WORK INSTRUCTION: Below are some records; find each line that carries the word "świeca" and copy it.

DATA FOR THE TASK:
★ ★ ★ ★

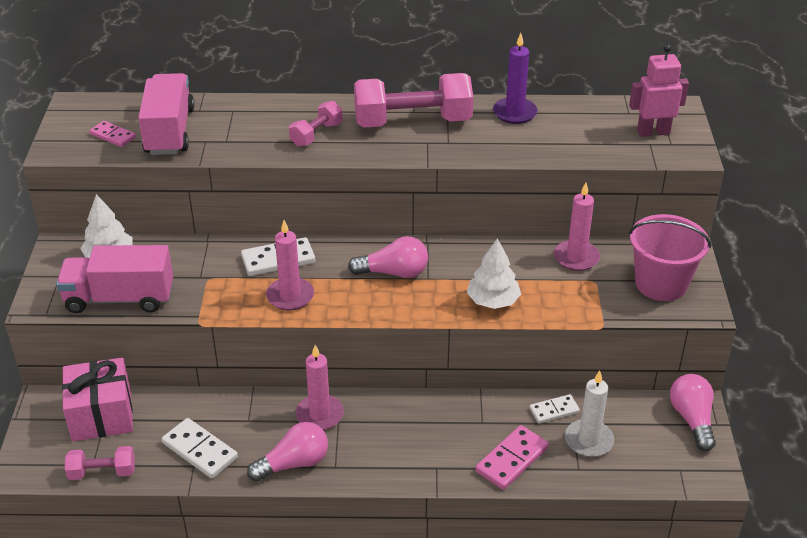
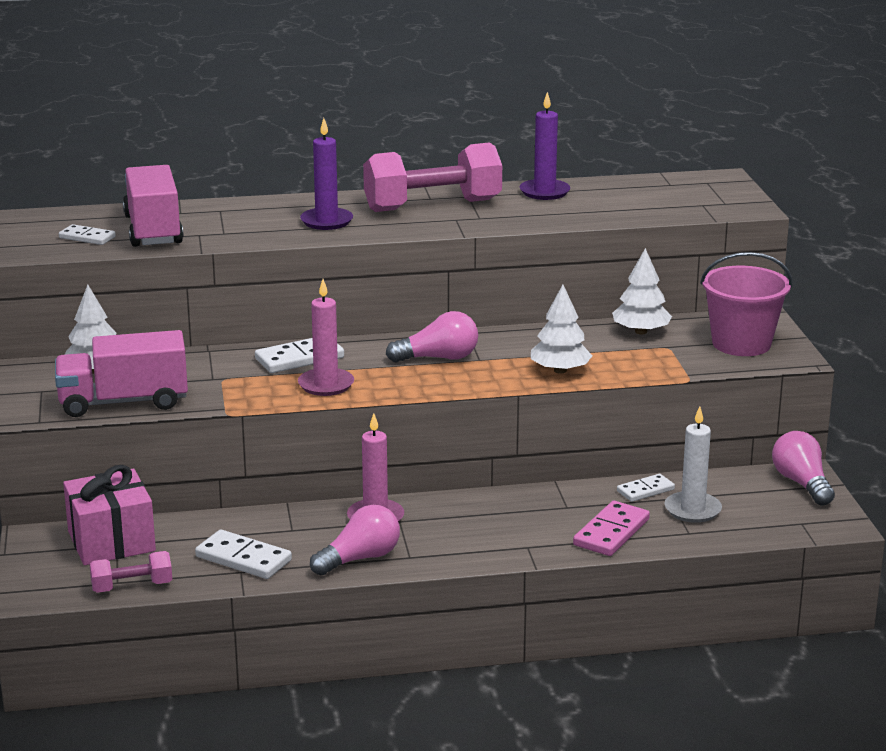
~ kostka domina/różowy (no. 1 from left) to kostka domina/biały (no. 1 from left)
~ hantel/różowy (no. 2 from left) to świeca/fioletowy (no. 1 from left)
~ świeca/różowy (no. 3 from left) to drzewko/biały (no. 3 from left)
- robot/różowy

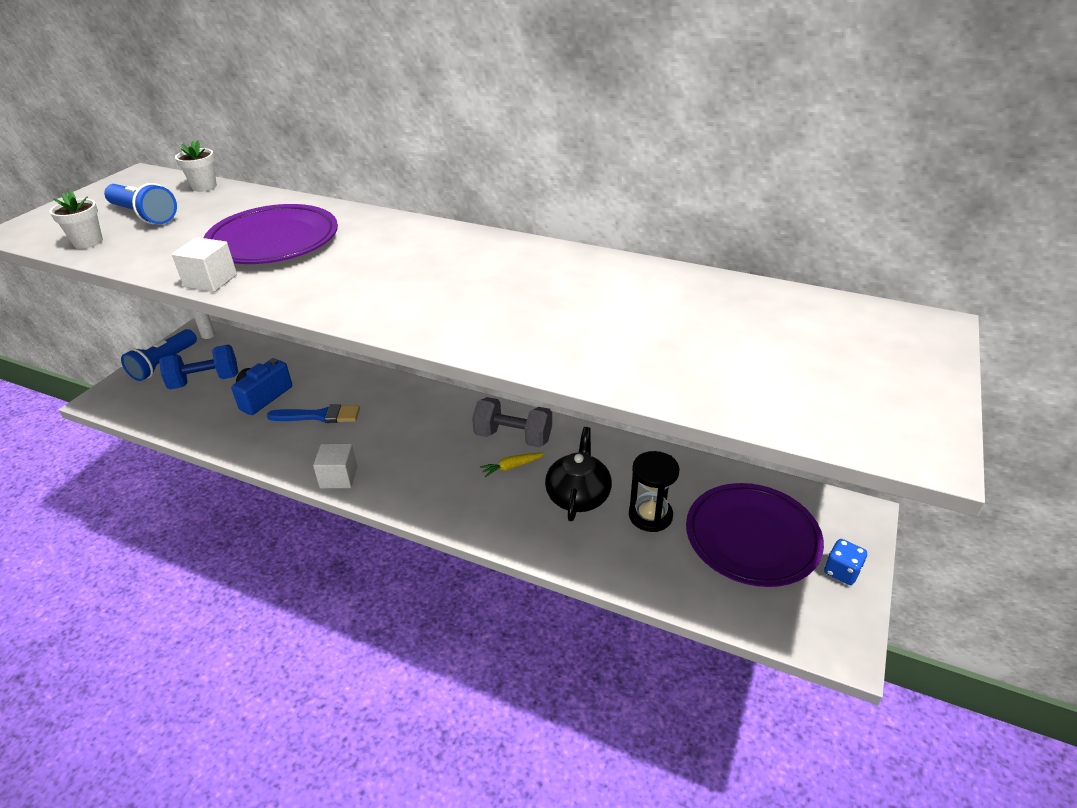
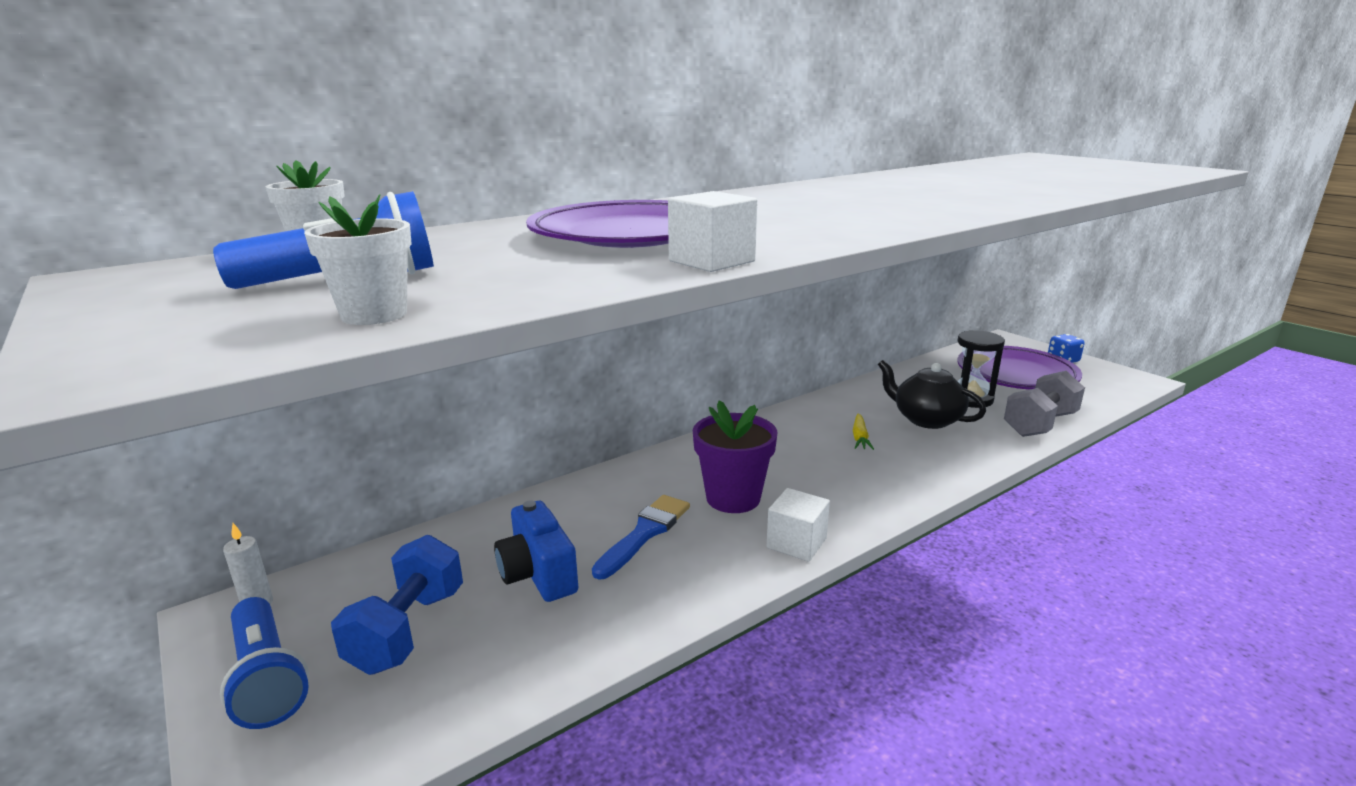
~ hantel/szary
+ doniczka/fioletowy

★ ★ ★ ★

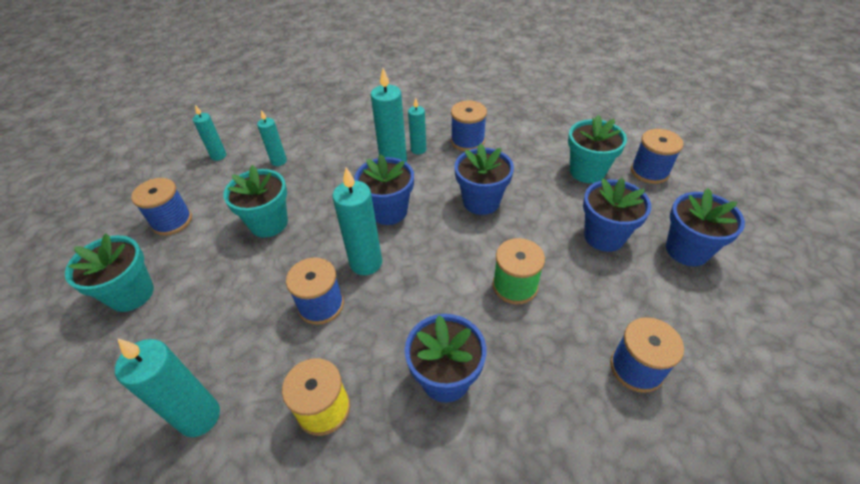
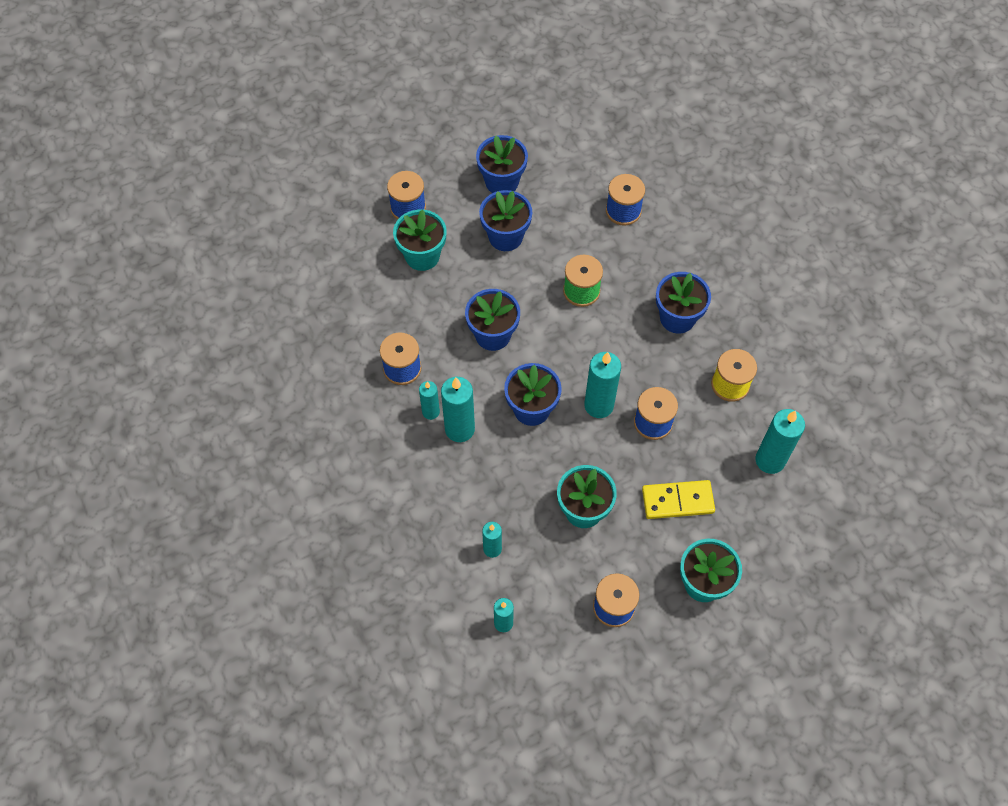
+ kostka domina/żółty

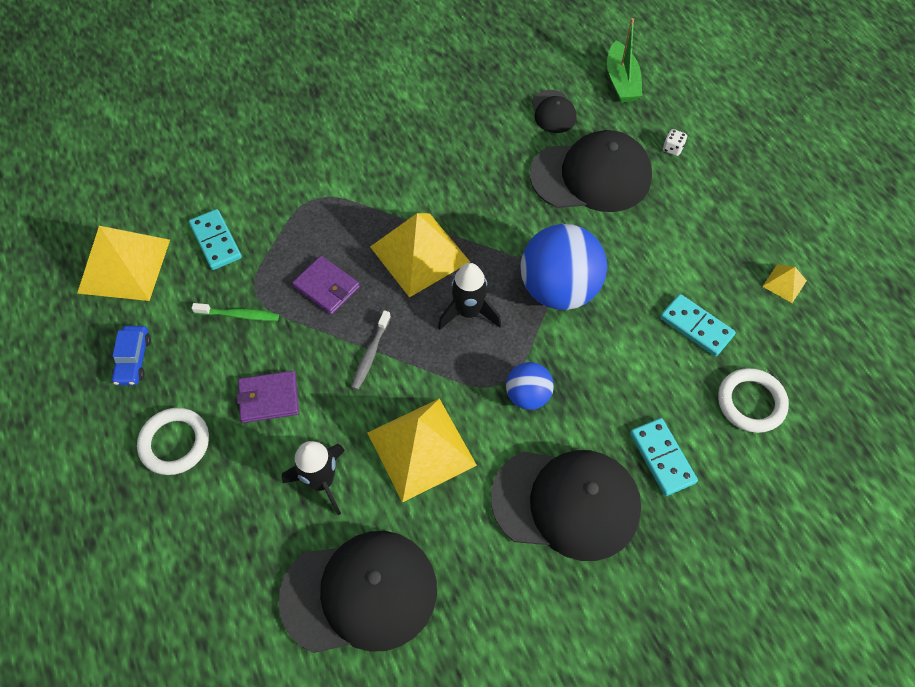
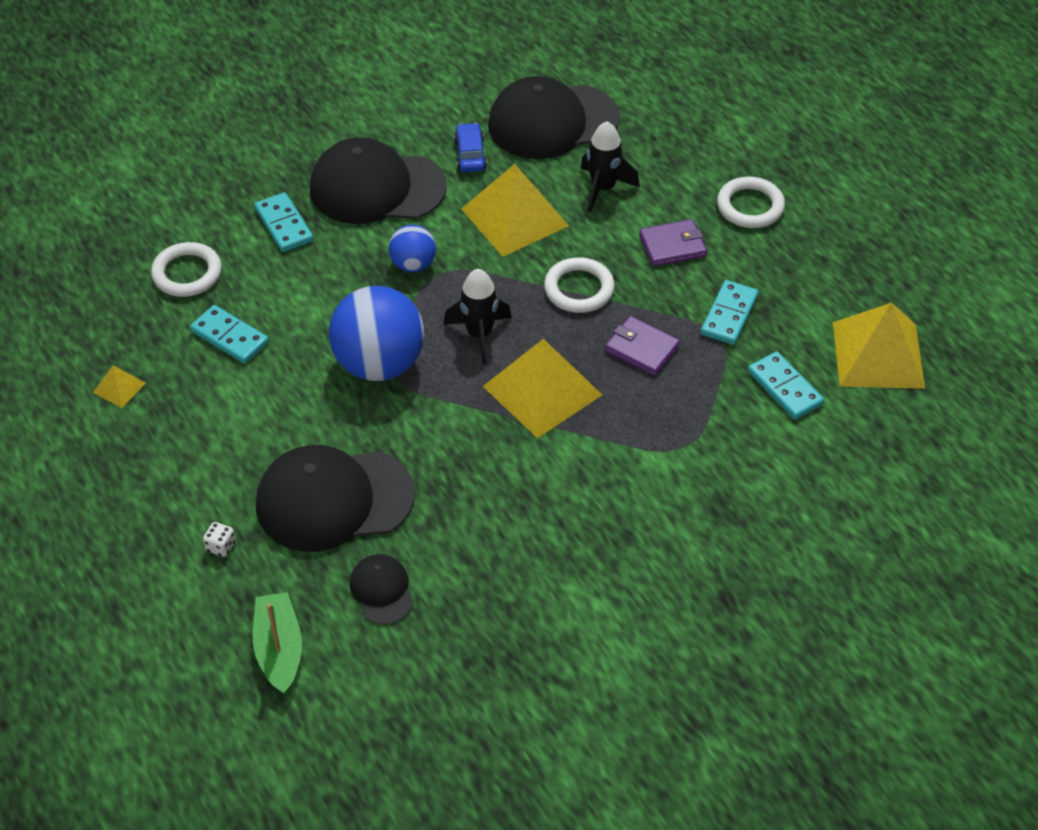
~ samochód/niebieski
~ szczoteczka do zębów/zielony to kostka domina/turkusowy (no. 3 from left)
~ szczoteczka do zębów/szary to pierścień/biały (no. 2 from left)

★ ★ ★ ★

PROBLEM SOLUTION:
~ hantel/różowy (no. 2 from left) to świeca/fioletowy (no. 1 from left)
~ świeca/różowy (no. 3 from left) to drzewko/biały (no. 3 from left)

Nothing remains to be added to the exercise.